## RECORDS SHOWN

--- START ---

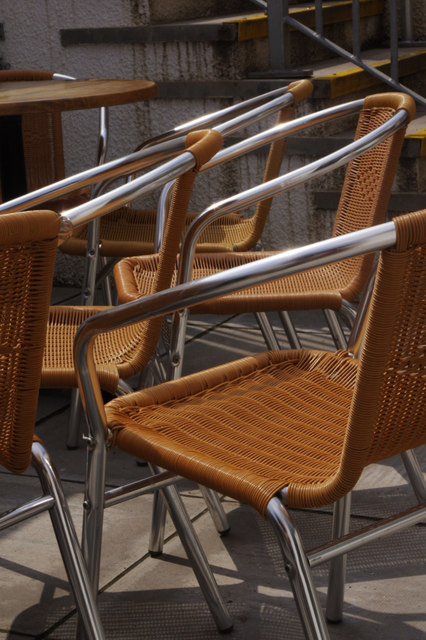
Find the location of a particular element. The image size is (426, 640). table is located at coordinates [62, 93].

--- END ---
--- START ---

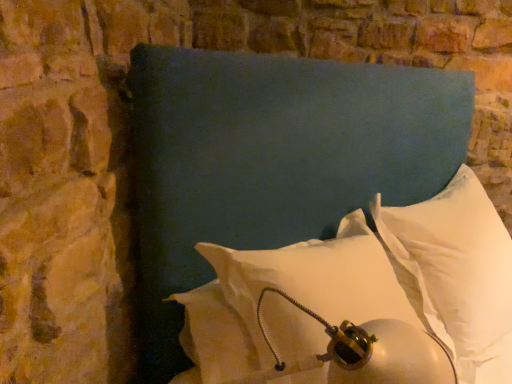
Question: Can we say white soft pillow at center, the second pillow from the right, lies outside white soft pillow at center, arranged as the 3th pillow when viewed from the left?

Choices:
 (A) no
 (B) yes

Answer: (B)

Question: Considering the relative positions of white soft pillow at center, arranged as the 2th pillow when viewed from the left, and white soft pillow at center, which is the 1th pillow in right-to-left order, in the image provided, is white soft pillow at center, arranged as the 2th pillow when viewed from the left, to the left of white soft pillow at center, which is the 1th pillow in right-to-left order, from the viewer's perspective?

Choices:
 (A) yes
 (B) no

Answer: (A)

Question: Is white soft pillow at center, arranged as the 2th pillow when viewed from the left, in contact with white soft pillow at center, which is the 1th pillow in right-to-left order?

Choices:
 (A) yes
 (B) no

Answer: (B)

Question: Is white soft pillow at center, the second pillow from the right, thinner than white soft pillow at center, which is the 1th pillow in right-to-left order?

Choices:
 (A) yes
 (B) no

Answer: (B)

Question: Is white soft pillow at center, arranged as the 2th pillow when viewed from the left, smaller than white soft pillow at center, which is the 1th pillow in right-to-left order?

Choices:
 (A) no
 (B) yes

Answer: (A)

--- END ---

## WHAT THE TASK REQUIRES
Select every line of the listing above that contains the string "than", matching case exactly.

## EXPECTED ANSWER
Question: Is white soft pillow at center, the second pillow from the right, thinner than white soft pillow at center, which is the 1th pillow in right-to-left order?
Question: Is white soft pillow at center, arranged as the 2th pillow when viewed from the left, smaller than white soft pillow at center, which is the 1th pillow in right-to-left order?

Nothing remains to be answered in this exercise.